-- Description of the task --
Please locate every line in the entries below that contains the word "aerial" and copy each of those lines in full.

------ Recorded data

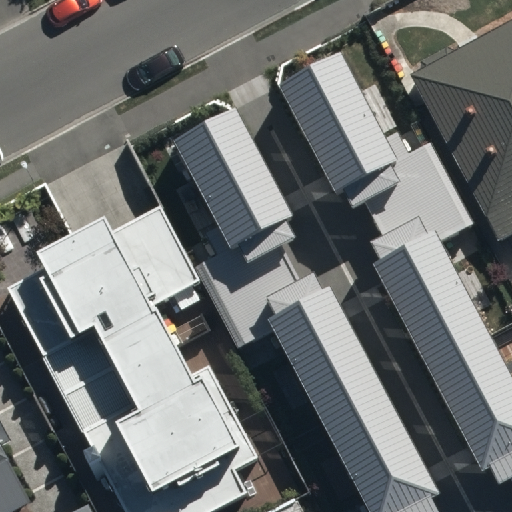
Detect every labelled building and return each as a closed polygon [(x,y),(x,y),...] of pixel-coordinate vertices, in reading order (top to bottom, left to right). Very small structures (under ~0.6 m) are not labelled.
[(511,24),(412,78),(500,244),(511,238),(511,24)] [(511,504),(511,392),(437,246),(471,230),(419,128),(390,143),(347,60),(289,90),(349,208),(360,203),(390,261),(372,270),(483,488),(499,480),(511,504)] [(445,511),(334,295),(317,304),(287,246),(297,240),(237,122),(178,152),(221,234),(191,249),(244,351),(277,334),(367,511),(445,511)] [(107,210),(39,244),(51,268),(8,293),(41,358),(22,365),(68,456),(94,443),(128,511),(211,511),(247,494),(235,470),(259,458),(213,367),(196,375),(160,303),(199,283),(162,209),(118,231),(107,210)] [(0,511),(13,511),(28,505),(0,450),(0,511)] [(307,511),(301,500),(277,511),(307,511)]
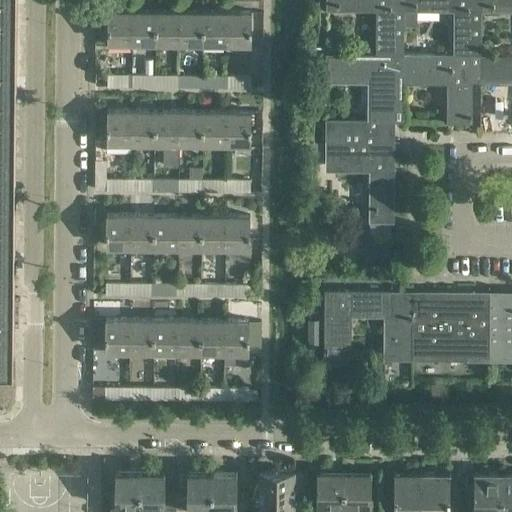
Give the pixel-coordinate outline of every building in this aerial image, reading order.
[(0,0),(0,354),(6,354),(6,326),(19,326),(19,297),(6,297),(7,0),(0,0)] [(402,9),(402,0),(325,0),(325,9),(380,9),(380,52),(402,52),(402,9)] [(480,0),(402,0),(402,9),(458,9),(458,52),(480,52),(480,9),(480,0)] [(511,0),(480,0),(480,9),(511,9),(511,0)] [(107,41),(131,41),(131,9),(107,9),(107,41)] [(131,9),(131,41),(154,41),(155,9),(131,9)] [(154,41),(178,42),(178,9),(155,9),(154,41)] [(178,42),(201,42),(202,9),(178,9),(178,42)] [(201,42),(225,42),(225,10),(202,9),(201,42)] [(250,10),(225,10),(225,42),(249,42),(250,10)] [(325,120),(324,139),(392,139),(393,74),(402,74),(402,52),(380,52),(325,52),(325,74),(368,74),(368,120),(325,120)] [(446,120),(470,120),(471,74),(480,74),(480,52),(458,52),(402,52),(402,74),(447,74),(446,120)] [(511,52),(480,52),(480,74),(511,74),(511,52)] [(187,73),(178,73),(178,86),(201,86),(202,73),(202,64),(187,63),(187,73)] [(131,86),(131,73),(105,73),(105,85),(131,86)] [(154,73),(131,73),(131,86),(154,86),(154,73)] [(178,86),(178,73),(154,73),(154,86),(178,86)] [(201,86),(225,86),(225,73),(202,73),(201,86)] [(250,73),(225,73),(225,86),(250,86),(250,73)] [(105,141),(129,142),(130,109),(105,109),(105,141)] [(130,109),(129,142),(153,142),(154,109),(130,109)] [(177,165),(177,142),(177,110),(154,109),(153,142),(153,146),(162,147),(161,165),(177,165)] [(177,142),(201,142),(201,110),(177,110),(177,142)] [(201,142),(224,143),(225,110),(201,110),(201,142)] [(249,110),(225,110),(224,143),(249,143),(249,110)] [(392,139),(324,139),(324,161),(368,162),(368,220),(392,220),(392,139)] [(200,190),(201,178),(201,167),(187,167),(187,178),(177,178),(177,190),(200,190)] [(103,189),(129,189),(130,178),(103,177),(103,189)] [(129,189),(153,190),(153,178),(130,178),(129,189)] [(153,190),(177,190),(177,178),(153,178),(153,190)] [(200,190),(224,190),(224,178),(201,178),(200,190)] [(224,178),(224,190),(249,191),(249,178),(224,178)] [(105,246),(129,246),(129,214),(105,213),(105,246)] [(129,214),(129,246),(153,246),(153,214),(129,214)] [(153,246),(176,246),(176,214),(153,214),(153,246)] [(176,246),(200,246),(200,214),(176,214),(176,246)] [(200,246),(224,246),(224,214),(200,214),(200,246)] [(248,214),(224,214),(224,246),(248,247),(248,214)] [(103,293),(129,294),(129,281),(103,281),(103,293)] [(129,294),(152,294),(152,281),(129,281),(129,294)] [(152,294),(176,294),(176,281),(152,281),(152,294)] [(176,294),(199,294),(200,281),(176,281),(176,294)] [(199,294),(223,294),(223,282),(200,281),(199,294)] [(223,282),(223,294),(248,295),(248,282),(223,282)] [(382,314),(382,315),(390,315),(389,289),(323,288),(323,357),(344,357),(345,314),(382,314)] [(382,315),(382,357),(410,357),(411,289),(389,289),(390,315),(382,315)] [(410,357),(465,358),(489,358),(490,290),(411,289),(410,357)] [(511,290),(490,290),(489,358),(511,358),(511,290)] [(104,350),(128,350),(128,318),(104,318),(104,350)] [(128,318),(128,350),(152,350),(152,318),(128,318)] [(152,350),(175,350),(176,318),(152,318),(152,350)] [(175,350),(199,350),(199,318),(176,318),(175,350)] [(199,350),(223,350),(223,318),(199,318),(199,350)] [(247,318),(223,318),(223,350),(223,366),(234,366),(234,350),(247,350),(247,318)] [(128,398),(128,384),(102,384),(101,397),(128,398)] [(152,384),(128,384),(128,398),(151,398),(152,384)] [(175,398),(175,385),(152,384),(151,398),(175,398)] [(199,385),(175,385),(175,398),(199,398),(199,385)] [(222,398),(222,385),(199,385),(199,398),(222,398)] [(247,385),(222,385),(222,398),(246,399),(247,385)] [(138,508),(138,470),(114,469),(114,508),(115,508),(114,511),(136,511),(136,508),(138,508)] [(153,511),(154,508),(174,509),(174,492),(162,492),(162,470),(138,470),(138,508),(139,508),(138,511),(153,511)] [(174,509),(210,509),(211,470),(187,470),(186,492),(174,492),(174,509)] [(235,470),(211,470),(210,509),(234,509),(235,470)] [(250,511),(292,511),(293,504),(304,504),(304,491),(293,491),(293,471),(259,471),(258,497),(252,497),(251,505),(250,511)] [(316,511),(342,511),(343,471),(317,471),(316,511)] [(367,511),(368,472),(343,471),(342,511),(367,511)] [(391,511),(419,511),(420,472),(392,472),(391,511)] [(420,472),(419,511),(447,511),(448,472),(420,472)] [(471,511),(499,511),(500,472),(472,472),(471,511)] [(511,511),(511,472),(500,472),(499,511),(511,511)]
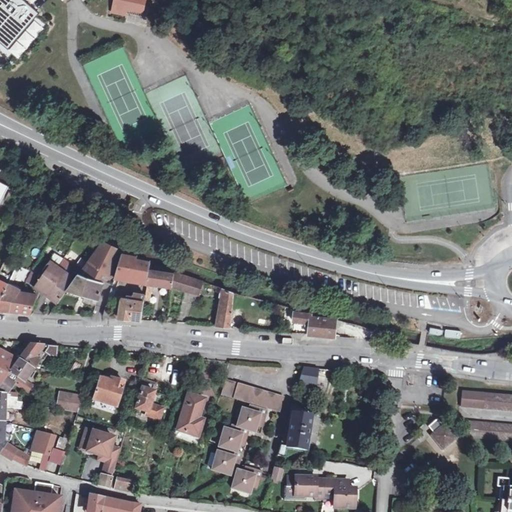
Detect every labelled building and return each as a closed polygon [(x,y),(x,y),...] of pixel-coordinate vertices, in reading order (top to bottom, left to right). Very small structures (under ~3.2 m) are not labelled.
[(0,0),(0,43),(8,50),(40,13),(38,12),(23,0),(0,0)] [(23,0),(38,12),(40,9),(29,0),(23,0)] [(114,0),(112,12),(126,16),(128,9),(142,13),(145,0),(114,0)] [(0,43),(0,50),(5,54),(8,50),(0,43)] [(0,205),(8,189),(0,184),(0,205)] [(117,264),(121,251),(103,242),(80,274),(65,295),(84,300),(84,302),(97,306),(105,283),(105,282),(104,274),(113,277),(117,264)] [(151,268),(151,264),(124,252),(120,265),(116,278),(148,284),(151,268)] [(49,297),(65,272),(59,267),(50,261),(39,278),(42,280),(36,288),(40,291),(49,297)] [(65,295),(80,274),(62,262),(59,267),(65,272),(49,297),(59,304),(65,295)] [(104,274),(105,282),(114,285),(116,278),(120,265),(117,264),(113,277),(104,274)] [(173,288),(175,276),(156,273),(157,269),(151,268),(148,284),(152,285),(173,288)] [(9,285),(18,289),(18,288),(12,285),(19,271),(16,270),(10,283),(9,285)] [(175,276),(173,288),(199,296),(204,282),(175,273),(175,276)] [(42,280),(39,278),(31,274),(26,283),(36,288),(42,280)] [(0,303),(9,285),(10,283),(3,280),(4,278),(0,275),(0,303)] [(12,313),(21,293),(19,292),(20,290),(18,289),(9,285),(0,303),(0,311),(5,312),(12,313)] [(142,320),(145,300),(140,299),(139,301),(134,301),(123,299),(122,302),(114,300),(117,291),(112,289),(103,317),(135,319),(142,320)] [(31,315),(38,296),(24,293),(25,291),(22,290),(21,293),(12,313),(26,314),(31,315)] [(231,328),(234,293),(224,290),(223,295),(218,327),(231,328)] [(336,338),(337,320),(312,318),(312,315),(299,313),(295,313),(295,322),(311,324),(309,335),(336,338)] [(58,347),(48,346),(30,345),(27,349),(20,359),(5,379),(0,386),(0,393),(7,395),(15,384),(14,383),(19,377),(24,381),(26,382),(34,370),(37,372),(38,372),(48,358),(57,356),(58,347)] [(0,386),(5,379),(3,377),(13,359),(6,355),(0,351),(0,386)] [(8,351),(6,355),(13,359),(16,356),(8,351)] [(82,366),(76,362),(69,373),(75,377),(82,366)] [(302,367),(300,383),(316,386),(319,369),(302,367)] [(15,384),(19,387),(24,381),(19,377),(14,383),(15,384)] [(110,381),(100,378),(94,400),(117,407),(124,382),(116,379),(115,383),(110,381)] [(138,396),(137,401),(138,402),(136,409),(148,412),(147,416),(160,420),(164,409),(151,405),(155,392),(157,384),(144,380),(141,388),(142,388),(140,397),(138,396)] [(240,401),(244,387),(244,386),(227,381),(222,395),(240,401)] [(273,395),(244,387),(240,401),(269,409),(273,395)] [(511,396),(465,392),(464,406),(511,410),(511,396)] [(0,453),(1,454),(7,445),(13,435),(5,432),(5,422),(5,408),(21,410),(22,403),(17,402),(10,401),(10,398),(11,395),(7,395),(0,393),(0,453)] [(68,395),(60,394),(57,410),(65,411),(68,395)] [(273,395),(269,409),(280,412),(285,398),(273,394),(273,395)] [(78,413),(83,397),(68,395),(65,411),(78,413)] [(205,400),(188,395),(178,431),(199,437),(204,420),(199,419),(205,400)] [(266,417),(268,411),(250,405),(248,411),(243,409),(238,427),(232,425),(230,431),(224,429),(219,447),(225,449),(224,454),(218,453),(212,470),(230,475),(232,469),(235,458),(241,460),(243,454),(237,452),(239,445),(242,435),(248,437),(250,431),(256,433),(258,425),(261,415),(266,417)] [(284,435),(278,456),(286,457),(287,447),(307,450),(313,408),(293,405),(290,414),(292,414),(289,436),(284,435)] [(261,415),(258,425),(264,427),(266,417),(261,415)] [(433,434),(431,436),(443,451),(458,439),(445,424),(442,426),(437,420),(428,428),(433,434)] [(511,427),(467,423),(467,436),(511,440),(511,427)] [(113,438),(86,429),(83,439),(90,442),(87,451),(100,456),(108,458),(106,462),(115,465),(120,450),(110,447),(113,438)] [(37,431),(31,450),(40,452),(46,433),(37,431)] [(51,455),(57,436),(46,433),(40,452),(47,454),(44,464),(48,465),(51,455)] [(242,435),(239,445),(245,447),(248,437),(242,435)] [(65,452),(69,442),(59,439),(56,449),(65,452)] [(90,442),(83,439),(79,449),(87,451),(90,442)] [(7,445),(1,454),(2,455),(12,461),(27,467),(30,459),(29,458),(18,453),(7,445)] [(235,458),(232,469),(238,471),(241,460),(235,458)] [(115,465),(106,462),(101,477),(112,480),(117,465),(115,465)] [(254,476),(256,470),(247,467),(245,473),(254,476)] [(275,469),(272,479),(281,482),(284,471),(275,469)] [(238,471),(232,489),(250,494),(252,488),(258,490),(263,472),(256,470),(254,476),(245,473),(238,471)] [(317,477),(289,476),(288,487),(285,487),(284,500),(296,500),(295,496),(306,496),(316,496),(316,499),(324,499),(324,488),(335,489),(335,500),(335,507),(355,508),(356,489),(348,489),(349,481),(325,480),(317,480),(317,477)] [(109,489),(112,480),(101,477),(99,487),(109,489)] [(510,480),(499,478),(498,487),(502,487),(505,487),(503,511),(511,511),(511,487),(509,487),(510,480)] [(123,493),(131,494),(132,485),(116,481),(114,491),(123,493)] [(34,494),(15,491),(12,511),(58,511),(60,498),(51,497),(53,486),(45,484),(44,490),(35,488),(34,494)] [(324,488),(324,499),(335,500),(335,489),(324,488)] [(126,503),(90,495),(90,499),(88,511),(139,511),(141,505),(126,503)]
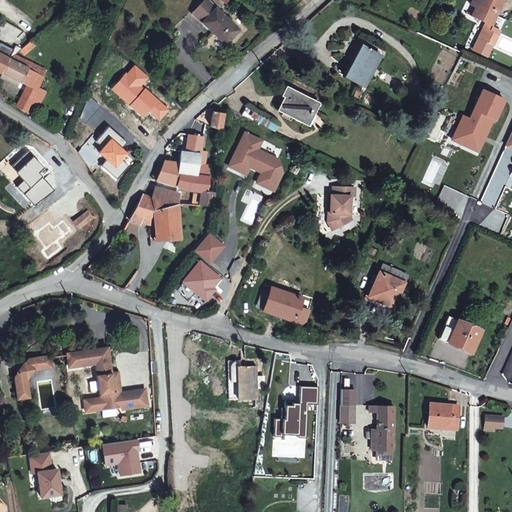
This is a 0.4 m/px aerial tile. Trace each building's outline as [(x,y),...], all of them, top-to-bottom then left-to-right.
[(488,43),(495,31),(492,30),(506,0),(478,0),(476,5),(478,7),(473,17),(485,23),(478,38),(488,43)] [(210,4),(198,19),(232,49),(245,34),(210,4)] [(488,43),(494,46),(500,34),(495,31),(488,43)] [(361,48),(355,59),(358,60),(364,49),(361,48)] [(367,50),(364,49),(358,60),(355,59),(352,67),(346,78),(366,88),(382,58),(372,53),(373,51),(368,49),(367,50)] [(25,86),(23,91),(15,105),(35,117),(47,94),(39,90),(38,93),(33,91),(39,78),(37,77),(40,70),(16,56),(8,62),(1,73),(25,86)] [(0,76),(0,78),(23,91),(25,86),(1,73),(0,76)] [(316,106),(288,94),(278,118),(307,130),(316,106)] [(247,113),(245,119),(267,129),(271,122),(248,111),(247,113)] [(225,116),(215,114),(213,130),(222,135),(225,116)] [(230,169),(243,175),(247,177),(252,167),(264,173),(258,185),(275,193),(284,174),(279,162),(259,152),(263,144),(246,136),(230,169)] [(190,138),(184,153),(202,156),(204,140),(190,138)] [(201,167),(202,156),(184,153),(182,153),(180,166),(166,165),(163,174),(160,174),(159,176),(162,177),(159,182),(174,186),(176,187),(180,175),(212,180),(214,169),(201,167)] [(201,195),(199,208),(215,210),(217,195),(210,194),(212,180),(180,175),(176,187),(192,192),(192,193),(201,195)] [(157,189),(172,192),(174,186),(159,182),(157,189)] [(357,197),(356,189),(334,188),(334,196),(329,196),(329,205),(331,206),(331,214),(328,214),(328,222),(333,232),(353,222),(350,216),(352,197),(357,197)] [(155,212),(166,210),(169,199),(155,194),(152,200),(155,212)] [(155,212),(152,200),(143,197),(122,235),(136,240),(141,227),(158,232),(160,243),(184,241),(179,207),(166,210),(155,212)] [(212,234),(198,250),(213,263),(227,247),(212,234)] [(409,280),(382,270),(370,303),(396,312),(409,280)] [(270,294),(264,312),(297,322),(297,320),(298,320),(301,321),(303,320),(304,318),(305,316),(300,313),(301,306),(303,300),(269,288),(268,290),(271,291),(270,294)] [(270,294),(262,291),(256,309),(264,312),(270,294)] [(297,320),(297,322),(303,324),(308,320),(312,310),(301,306),(300,313),(305,316),(304,318),(303,320),(301,321),(298,320),(297,320)] [(442,340),(475,355),(486,330),(452,316),(442,340)] [(132,387),(121,388),(122,392),(118,393),(117,389),(117,383),(113,383),(111,370),(109,370),(105,344),(65,349),(66,359),(77,357),(78,363),(92,361),(94,372),(91,372),(93,393),(97,392),(97,395),(86,397),(88,409),(102,407),(102,403),(113,402),(113,405),(118,404),(118,407),(135,405),(132,387)] [(32,364),(50,361),(48,351),(26,354),(17,364),(26,371),(32,364)] [(28,388),(26,371),(17,364),(15,368),(18,390),(28,388)] [(256,371),(235,371),(235,403),(256,402),(256,371)] [(142,386),(132,387),(135,405),(145,404),(142,386)] [(347,392),(346,408),(360,409),(361,393),(347,392)] [(81,410),(88,409),(86,397),(79,398),(81,410)] [(461,430),(460,405),(437,405),(436,416),(431,416),(431,430),(461,430)] [(375,415),(385,415),(385,419),(385,426),(378,426),(378,440),(383,440),(385,440),(385,431),(391,431),(391,440),(400,440),(399,408),(375,408),(375,415)] [(346,427),(360,428),(360,416),(346,415),(346,427)] [(489,415),(488,425),(507,428),(508,418),(489,415)] [(137,438),(101,443),(104,464),(118,462),(120,474),(139,471),(136,454),(134,454),(133,449),(136,449),(138,449),(137,438)] [(385,440),(383,440),(384,449),(400,449),(400,440),(391,440),(385,440)] [(44,451),(24,454),(27,473),(32,472),(36,497),(56,494),(54,482),(52,483),(51,478),(53,478),(52,469),(47,470),(44,451)]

------------

-- Worked answer --
Give the pixel-coordinate outline of every building in this aerial image, reading order.
This is a 0.4 m/px aerial tile. Trace each building's outline as [(x,y),...], all of them, top-to-bottom then left-to-right.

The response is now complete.